** Start of RECORDS FOR THIS EXERCISE **

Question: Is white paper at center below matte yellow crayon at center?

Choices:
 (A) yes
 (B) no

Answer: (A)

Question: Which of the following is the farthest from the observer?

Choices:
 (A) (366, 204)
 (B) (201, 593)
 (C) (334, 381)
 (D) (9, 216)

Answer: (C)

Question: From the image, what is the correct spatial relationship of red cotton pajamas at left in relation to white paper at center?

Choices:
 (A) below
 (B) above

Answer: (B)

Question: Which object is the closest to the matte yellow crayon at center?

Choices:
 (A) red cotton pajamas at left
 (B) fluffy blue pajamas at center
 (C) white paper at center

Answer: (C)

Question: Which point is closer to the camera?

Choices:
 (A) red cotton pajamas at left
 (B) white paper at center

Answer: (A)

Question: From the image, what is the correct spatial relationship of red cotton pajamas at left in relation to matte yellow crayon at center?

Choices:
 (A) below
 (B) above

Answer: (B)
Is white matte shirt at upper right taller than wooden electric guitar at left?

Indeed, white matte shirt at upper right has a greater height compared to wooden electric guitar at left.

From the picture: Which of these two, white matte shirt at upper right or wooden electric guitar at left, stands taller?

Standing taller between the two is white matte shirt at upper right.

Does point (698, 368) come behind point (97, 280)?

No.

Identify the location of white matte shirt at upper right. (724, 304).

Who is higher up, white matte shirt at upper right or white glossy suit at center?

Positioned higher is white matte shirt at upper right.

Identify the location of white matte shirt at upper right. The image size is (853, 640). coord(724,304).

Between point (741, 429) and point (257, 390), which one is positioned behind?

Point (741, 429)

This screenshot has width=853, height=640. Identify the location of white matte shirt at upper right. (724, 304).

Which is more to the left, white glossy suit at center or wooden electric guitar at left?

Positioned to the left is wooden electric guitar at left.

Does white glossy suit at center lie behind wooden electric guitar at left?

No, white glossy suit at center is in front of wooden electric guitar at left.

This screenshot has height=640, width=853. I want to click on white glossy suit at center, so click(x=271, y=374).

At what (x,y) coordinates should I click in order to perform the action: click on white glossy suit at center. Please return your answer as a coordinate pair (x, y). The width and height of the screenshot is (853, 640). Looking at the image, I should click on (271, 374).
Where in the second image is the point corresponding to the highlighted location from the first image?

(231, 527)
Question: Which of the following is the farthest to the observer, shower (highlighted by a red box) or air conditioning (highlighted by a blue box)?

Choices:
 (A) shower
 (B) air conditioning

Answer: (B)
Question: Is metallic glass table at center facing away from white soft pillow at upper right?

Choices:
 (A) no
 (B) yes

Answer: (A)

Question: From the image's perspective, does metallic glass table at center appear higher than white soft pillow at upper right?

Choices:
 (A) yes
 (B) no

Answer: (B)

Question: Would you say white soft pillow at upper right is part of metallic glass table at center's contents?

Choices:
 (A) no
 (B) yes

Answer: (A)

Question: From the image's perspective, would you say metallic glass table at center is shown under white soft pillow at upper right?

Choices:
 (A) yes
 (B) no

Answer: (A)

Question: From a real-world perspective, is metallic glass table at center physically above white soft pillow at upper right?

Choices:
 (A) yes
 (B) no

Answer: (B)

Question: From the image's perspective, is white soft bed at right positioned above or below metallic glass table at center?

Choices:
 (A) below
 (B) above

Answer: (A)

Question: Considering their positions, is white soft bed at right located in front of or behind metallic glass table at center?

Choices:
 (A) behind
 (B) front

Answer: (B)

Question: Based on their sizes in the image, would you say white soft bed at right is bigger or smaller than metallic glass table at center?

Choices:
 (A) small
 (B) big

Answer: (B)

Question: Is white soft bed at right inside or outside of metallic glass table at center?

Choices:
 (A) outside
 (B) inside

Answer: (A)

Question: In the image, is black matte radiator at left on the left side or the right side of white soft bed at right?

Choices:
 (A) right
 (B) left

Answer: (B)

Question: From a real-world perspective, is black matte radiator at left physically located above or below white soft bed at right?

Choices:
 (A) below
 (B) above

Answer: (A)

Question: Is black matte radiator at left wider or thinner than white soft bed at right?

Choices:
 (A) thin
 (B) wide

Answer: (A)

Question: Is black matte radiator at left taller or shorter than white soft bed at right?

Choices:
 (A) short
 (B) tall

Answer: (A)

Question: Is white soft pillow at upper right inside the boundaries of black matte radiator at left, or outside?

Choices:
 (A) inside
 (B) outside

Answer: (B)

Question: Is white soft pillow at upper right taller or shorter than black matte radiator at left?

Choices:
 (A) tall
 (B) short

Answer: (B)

** End of RECORDS FOR THIS EXERCISE **

PROBLEM DESCRIPTION: Pull out each line of the records that contains the word "paper" and list those lines.

EXERCISE SOLUTION:
Question: Is white paper at center below matte yellow crayon at center?
Question: From the image, what is the correct spatial relationship of red cotton pajamas at left in relation to white paper at center?
 (C) white paper at center
 (B) white paper at center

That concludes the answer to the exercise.